> **Exercise**: Among the lines below, take the one holding "none -> grey 1x1 brick [432,293,497,379]", the one holding "none -> red 1x2 brick [282,336,379,448]", and all lines between them. Set them down exactly.

── Given records

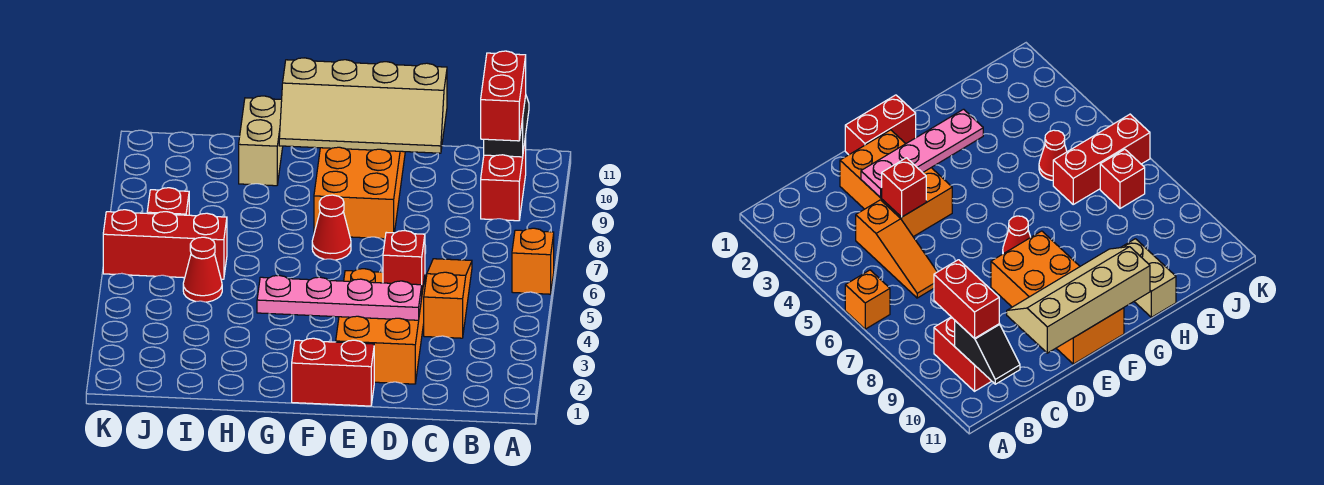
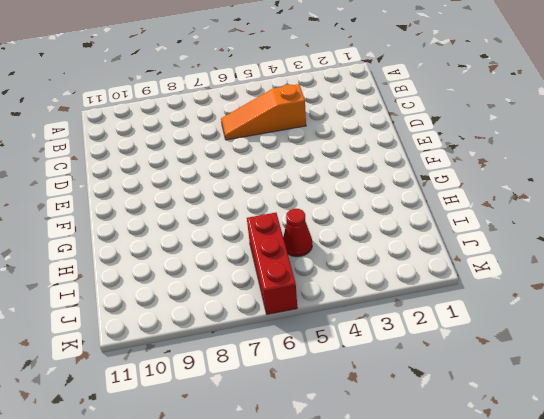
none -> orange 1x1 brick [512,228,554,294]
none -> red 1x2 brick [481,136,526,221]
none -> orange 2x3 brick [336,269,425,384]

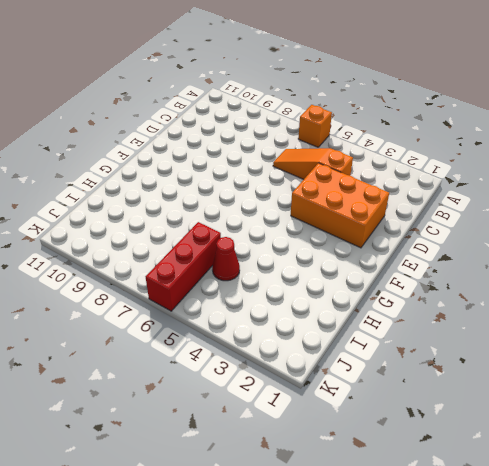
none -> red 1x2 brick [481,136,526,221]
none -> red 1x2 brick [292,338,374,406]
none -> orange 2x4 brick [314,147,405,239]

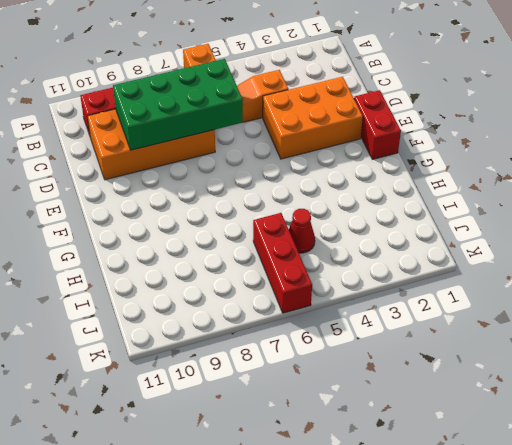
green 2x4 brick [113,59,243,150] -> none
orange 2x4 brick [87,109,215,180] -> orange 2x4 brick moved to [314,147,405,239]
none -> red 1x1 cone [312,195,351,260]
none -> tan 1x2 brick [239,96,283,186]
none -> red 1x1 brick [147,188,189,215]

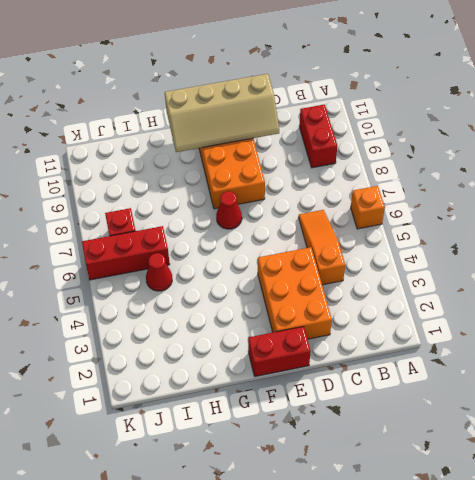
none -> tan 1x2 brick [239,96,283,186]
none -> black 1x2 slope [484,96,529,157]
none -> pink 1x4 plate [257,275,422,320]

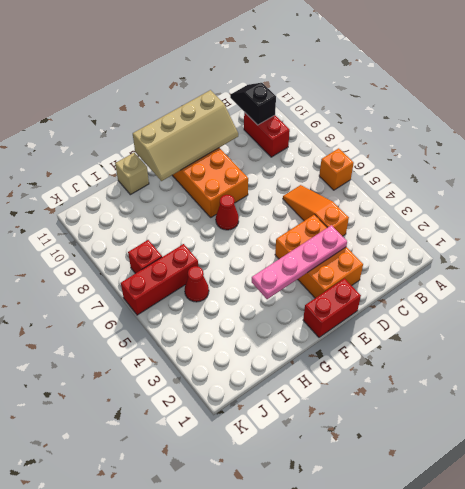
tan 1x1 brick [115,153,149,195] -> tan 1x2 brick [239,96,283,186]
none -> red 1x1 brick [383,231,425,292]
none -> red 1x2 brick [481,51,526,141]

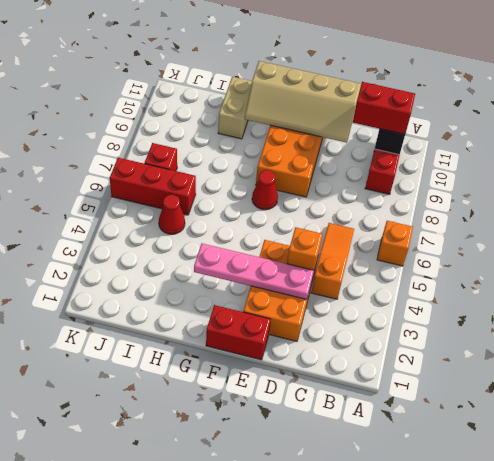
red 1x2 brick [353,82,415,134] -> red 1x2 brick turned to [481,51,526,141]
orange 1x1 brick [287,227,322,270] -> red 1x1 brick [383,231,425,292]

────
── Given records

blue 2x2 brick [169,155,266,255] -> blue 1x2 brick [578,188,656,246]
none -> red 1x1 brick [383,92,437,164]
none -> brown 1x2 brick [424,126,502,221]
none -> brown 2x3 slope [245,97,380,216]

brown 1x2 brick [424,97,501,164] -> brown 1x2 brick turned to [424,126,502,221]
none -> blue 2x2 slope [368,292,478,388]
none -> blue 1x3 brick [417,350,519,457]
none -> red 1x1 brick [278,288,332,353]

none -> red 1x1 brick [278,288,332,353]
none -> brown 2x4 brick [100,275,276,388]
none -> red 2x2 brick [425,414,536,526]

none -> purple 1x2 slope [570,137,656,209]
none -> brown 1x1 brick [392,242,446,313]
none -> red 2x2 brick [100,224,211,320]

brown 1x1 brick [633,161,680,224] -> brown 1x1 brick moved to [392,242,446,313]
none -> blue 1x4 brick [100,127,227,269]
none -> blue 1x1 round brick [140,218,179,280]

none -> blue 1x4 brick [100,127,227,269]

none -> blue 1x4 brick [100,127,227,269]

────
── Given records

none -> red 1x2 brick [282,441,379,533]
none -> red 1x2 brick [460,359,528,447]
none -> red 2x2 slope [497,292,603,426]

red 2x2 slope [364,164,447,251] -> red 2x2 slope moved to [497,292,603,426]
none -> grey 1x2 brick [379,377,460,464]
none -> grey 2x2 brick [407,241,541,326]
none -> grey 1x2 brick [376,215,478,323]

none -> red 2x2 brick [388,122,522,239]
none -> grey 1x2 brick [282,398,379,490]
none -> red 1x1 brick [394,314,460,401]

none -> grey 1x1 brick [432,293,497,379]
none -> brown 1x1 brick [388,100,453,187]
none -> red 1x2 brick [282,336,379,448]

────

> **Solution to this task**:
none -> grey 1x1 brick [432,293,497,379]
none -> brown 1x1 brick [388,100,453,187]
none -> red 1x2 brick [282,336,379,448]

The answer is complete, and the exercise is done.